Segment Start: DATASET RECORDS
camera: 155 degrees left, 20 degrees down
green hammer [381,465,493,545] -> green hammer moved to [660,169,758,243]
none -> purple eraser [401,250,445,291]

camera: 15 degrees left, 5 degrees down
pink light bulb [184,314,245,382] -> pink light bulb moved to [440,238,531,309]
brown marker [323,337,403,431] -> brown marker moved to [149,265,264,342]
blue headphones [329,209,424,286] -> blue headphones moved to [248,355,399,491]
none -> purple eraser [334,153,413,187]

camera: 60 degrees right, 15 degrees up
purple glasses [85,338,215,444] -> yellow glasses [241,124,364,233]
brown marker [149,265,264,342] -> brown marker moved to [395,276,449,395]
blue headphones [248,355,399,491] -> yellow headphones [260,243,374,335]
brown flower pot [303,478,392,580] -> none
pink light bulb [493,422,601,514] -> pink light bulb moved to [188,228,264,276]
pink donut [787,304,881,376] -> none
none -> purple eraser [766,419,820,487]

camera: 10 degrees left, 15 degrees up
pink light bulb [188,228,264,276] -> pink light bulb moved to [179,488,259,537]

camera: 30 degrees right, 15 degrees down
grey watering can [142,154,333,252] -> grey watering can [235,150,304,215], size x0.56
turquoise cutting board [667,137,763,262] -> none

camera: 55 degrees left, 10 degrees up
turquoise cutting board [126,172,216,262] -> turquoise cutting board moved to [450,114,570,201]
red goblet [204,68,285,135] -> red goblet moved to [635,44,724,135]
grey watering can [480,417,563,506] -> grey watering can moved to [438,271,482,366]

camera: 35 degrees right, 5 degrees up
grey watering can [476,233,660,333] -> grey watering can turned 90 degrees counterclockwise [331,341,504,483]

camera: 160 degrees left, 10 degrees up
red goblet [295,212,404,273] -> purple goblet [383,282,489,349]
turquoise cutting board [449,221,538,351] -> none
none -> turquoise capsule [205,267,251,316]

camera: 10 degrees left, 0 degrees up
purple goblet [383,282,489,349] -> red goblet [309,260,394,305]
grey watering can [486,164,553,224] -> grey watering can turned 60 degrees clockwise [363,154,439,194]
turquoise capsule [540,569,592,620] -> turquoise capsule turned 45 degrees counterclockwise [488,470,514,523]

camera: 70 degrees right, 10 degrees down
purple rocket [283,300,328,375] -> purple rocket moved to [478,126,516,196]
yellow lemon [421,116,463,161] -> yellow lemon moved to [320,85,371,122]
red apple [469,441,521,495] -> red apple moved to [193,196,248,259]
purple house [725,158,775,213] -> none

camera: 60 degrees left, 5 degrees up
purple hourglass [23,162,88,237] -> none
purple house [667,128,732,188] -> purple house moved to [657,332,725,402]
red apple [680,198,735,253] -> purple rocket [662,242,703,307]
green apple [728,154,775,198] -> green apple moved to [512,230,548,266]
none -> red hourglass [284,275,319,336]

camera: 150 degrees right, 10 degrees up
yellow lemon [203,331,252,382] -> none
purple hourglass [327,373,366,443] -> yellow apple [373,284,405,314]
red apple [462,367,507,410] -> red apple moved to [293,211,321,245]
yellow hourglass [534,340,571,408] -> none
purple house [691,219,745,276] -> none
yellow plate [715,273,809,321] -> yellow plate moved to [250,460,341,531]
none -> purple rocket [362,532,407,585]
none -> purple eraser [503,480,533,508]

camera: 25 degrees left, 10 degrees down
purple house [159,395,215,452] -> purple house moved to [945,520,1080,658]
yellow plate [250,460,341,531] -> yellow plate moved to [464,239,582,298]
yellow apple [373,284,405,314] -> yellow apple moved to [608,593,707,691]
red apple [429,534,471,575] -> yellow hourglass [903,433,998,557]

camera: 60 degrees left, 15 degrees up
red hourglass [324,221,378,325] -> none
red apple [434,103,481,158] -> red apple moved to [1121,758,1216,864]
Segment End: DATASET RECORDS
● TASK DESCRIPTION
Look above for the line holding "camera: 70 degrees right, 10 degrees down". Print it and every line after it, exactly, through the line holding "camera: 25 degrees left, 10 degrees down".

● WRITTEN ANSWER
camera: 70 degrees right, 10 degrees down
purple rocket [283,300,328,375] -> purple rocket moved to [478,126,516,196]
yellow lemon [421,116,463,161] -> yellow lemon moved to [320,85,371,122]
red apple [469,441,521,495] -> red apple moved to [193,196,248,259]
purple house [725,158,775,213] -> none

camera: 60 degrees left, 5 degrees up
purple hourglass [23,162,88,237] -> none
purple house [667,128,732,188] -> purple house moved to [657,332,725,402]
red apple [680,198,735,253] -> purple rocket [662,242,703,307]
green apple [728,154,775,198] -> green apple moved to [512,230,548,266]
none -> red hourglass [284,275,319,336]

camera: 150 degrees right, 10 degrees up
yellow lemon [203,331,252,382] -> none
purple hourglass [327,373,366,443] -> yellow apple [373,284,405,314]
red apple [462,367,507,410] -> red apple moved to [293,211,321,245]
yellow hourglass [534,340,571,408] -> none
purple house [691,219,745,276] -> none
yellow plate [715,273,809,321] -> yellow plate moved to [250,460,341,531]
none -> purple rocket [362,532,407,585]
none -> purple eraser [503,480,533,508]

camera: 25 degrees left, 10 degrees down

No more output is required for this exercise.